Top of Data for analysis
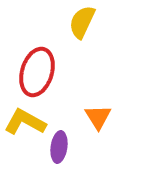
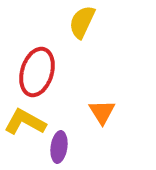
orange triangle: moved 4 px right, 5 px up
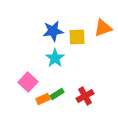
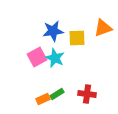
yellow square: moved 1 px down
cyan star: rotated 12 degrees counterclockwise
pink square: moved 9 px right, 25 px up; rotated 18 degrees clockwise
red cross: moved 2 px right, 2 px up; rotated 36 degrees clockwise
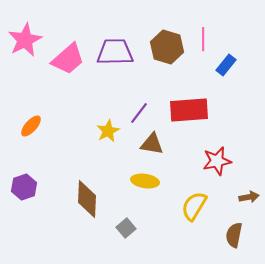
Bottom of Data for analysis
Only the lines from the one containing "pink square: moved" through the end of the records above should be retyped, exactly as they stand, with any pictures left out.

◆ Task result
pink square: moved 9 px right, 25 px up; rotated 18 degrees clockwise
red cross: moved 2 px right, 2 px up; rotated 36 degrees clockwise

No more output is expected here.